- **INSTRUCTIONS TO FOLLOW**: Your output should be the line with "blue line: (307, 636) -> (130, 284), moved" and all following lines of the data below, through the end, repeated exactly.

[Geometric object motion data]
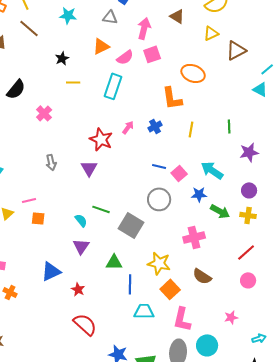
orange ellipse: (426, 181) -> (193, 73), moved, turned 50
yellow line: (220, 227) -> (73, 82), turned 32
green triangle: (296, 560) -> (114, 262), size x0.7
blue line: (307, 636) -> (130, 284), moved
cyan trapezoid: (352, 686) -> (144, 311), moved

- **RESPONSE TO THIS TASK**:
blue line: (307, 636) -> (130, 284), moved
cyan trapezoid: (352, 686) -> (144, 311), moved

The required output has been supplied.